Look through the entries below. Report each line that has the word "XNOR" in it.

START Extracted information

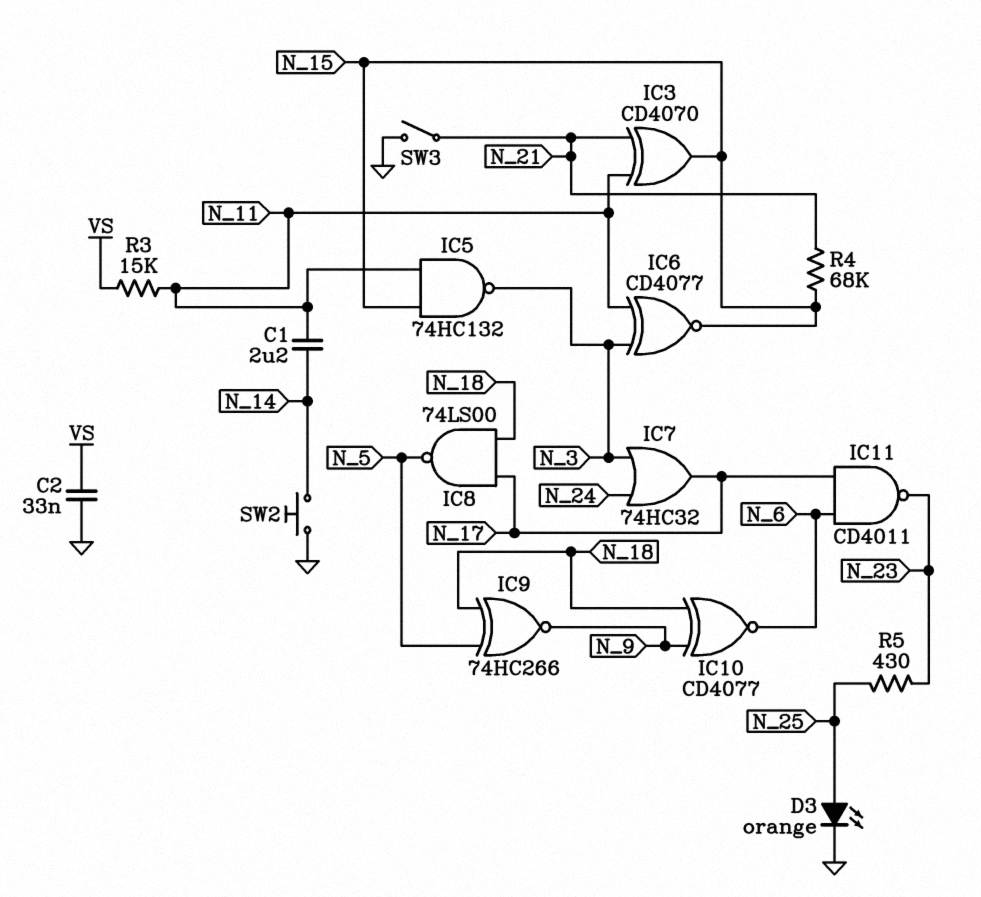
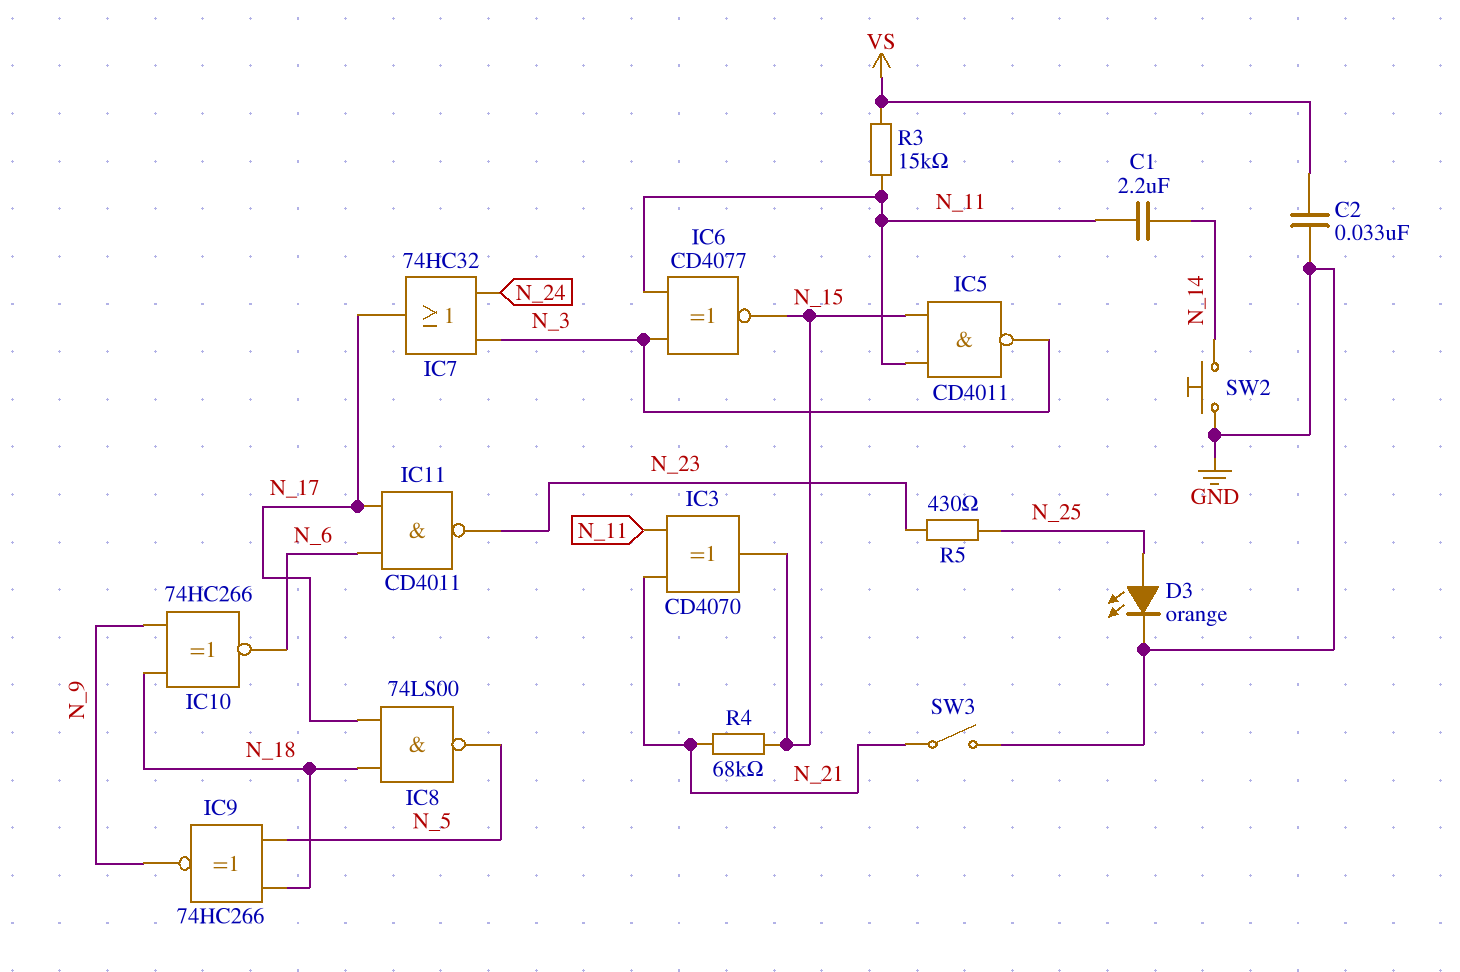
IC5: NAND 74HC132 (in N_11, in N_15, out N_3) -> NAND CD4011 (in N_11, in N_15, out N_3)
IC10: XNOR CD4077 (in N_9, in N_18, out N_6) -> XNOR 74HC266 (in N_9, in N_18, out N_6)

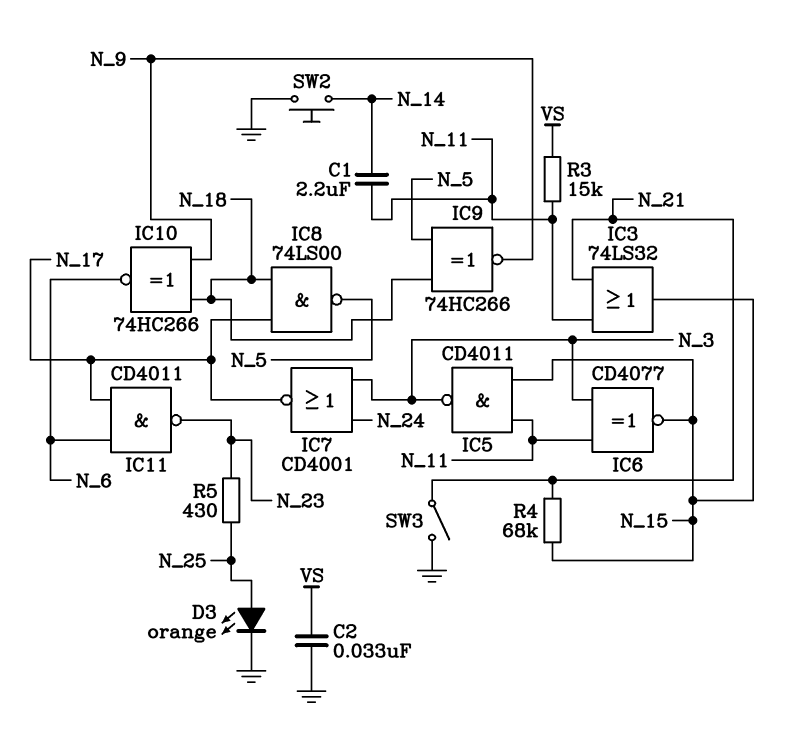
IC3: XOR CD4070 (in N_11, in N_21, out N_15) -> OR 74LS32 (in N_11, in N_21, out N_15)
IC7: OR 74HC32 (in N_3, in N_24, out N_17) -> NOR CD4001 (in N_3, in N_24, out N_17)

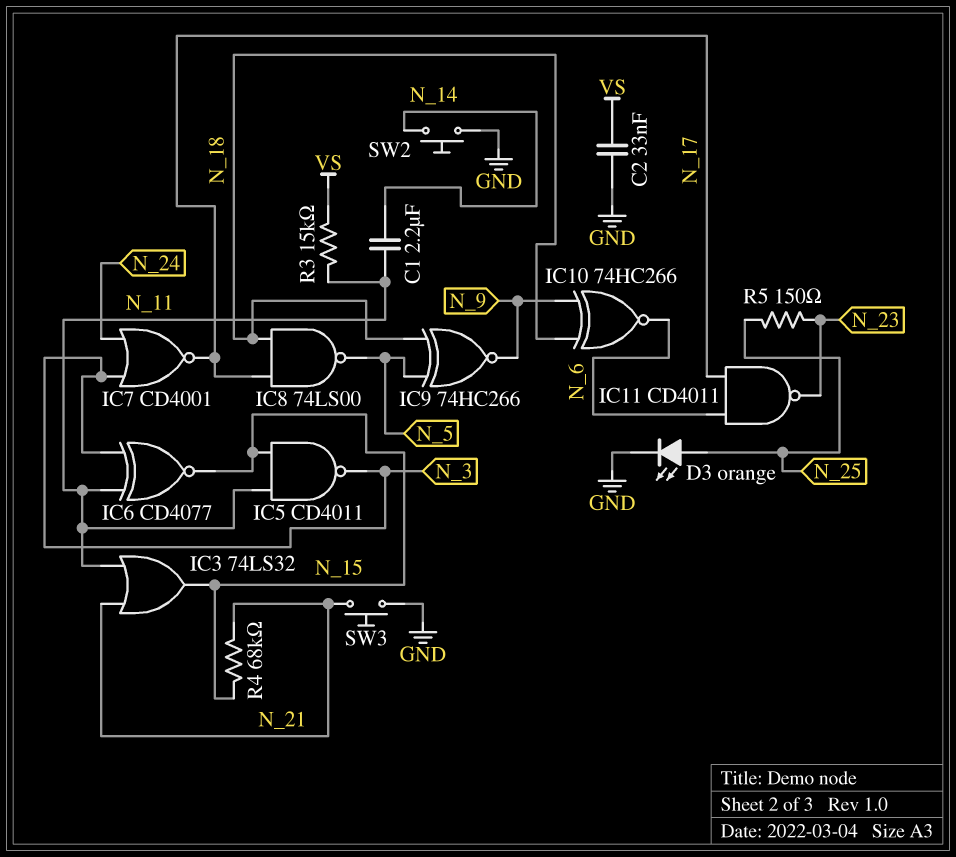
R5: 430 (N_23, N_25) -> 150 (N_23, N_25)
SW3: switch (GND, N_21) -> button (GND, N_21)

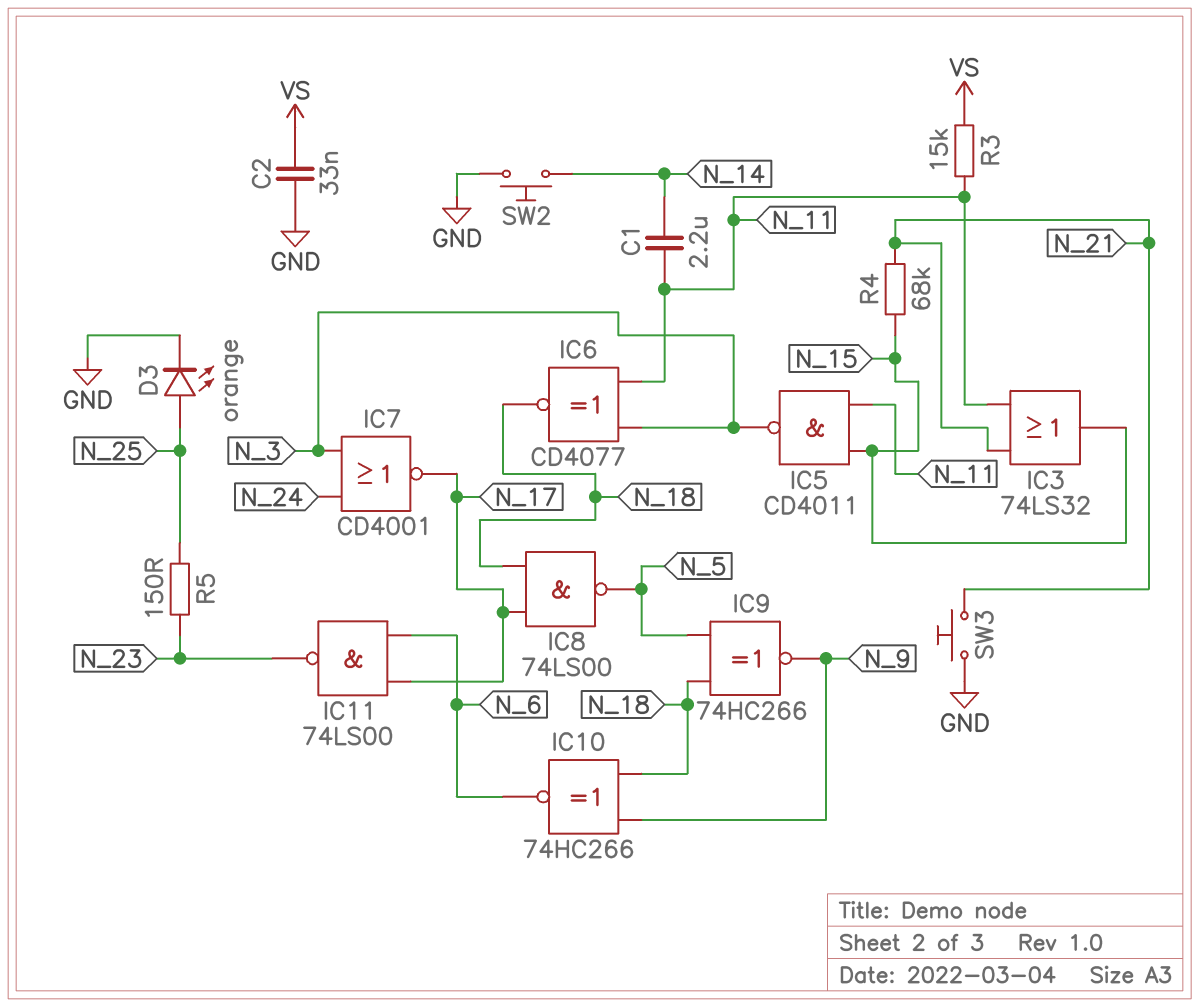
IC6: XNOR CD4077 (in N_3, in N_11, out N_15) -> XNOR CD4077 (in N_3, in N_11, out N_18)
IC11: NAND CD4011 (in N_6, in N_17, out N_23) -> NAND 74LS00 (in N_6, in N_17, out N_23)

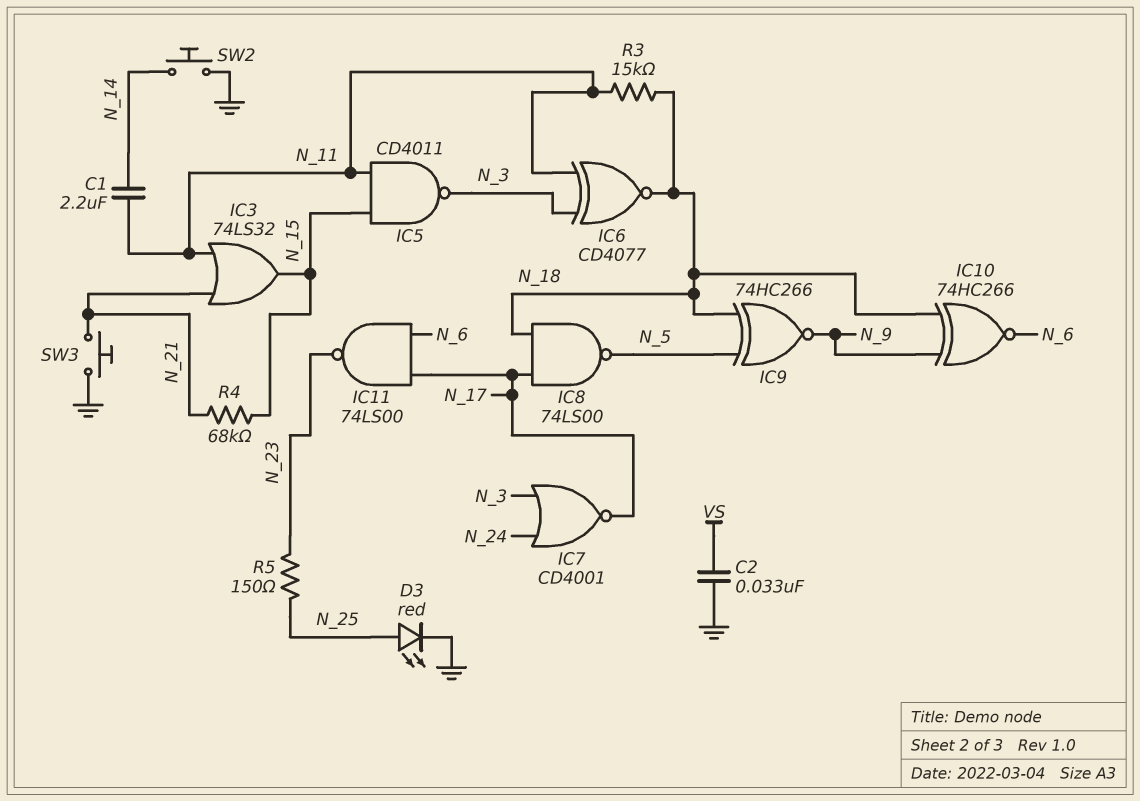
D3: LED orange (A N_25, K GND) -> LED red (A N_25, K GND)
R3: 15k (N_11, VS) -> 15k (N_11, N_18)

END Extracted information

Exercise solution —
IC10: XNOR CD4077 (in N_9, in N_18, out N_6) -> XNOR 74HC266 (in N_9, in N_18, out N_6)
IC6: XNOR CD4077 (in N_3, in N_11, out N_15) -> XNOR CD4077 (in N_3, in N_11, out N_18)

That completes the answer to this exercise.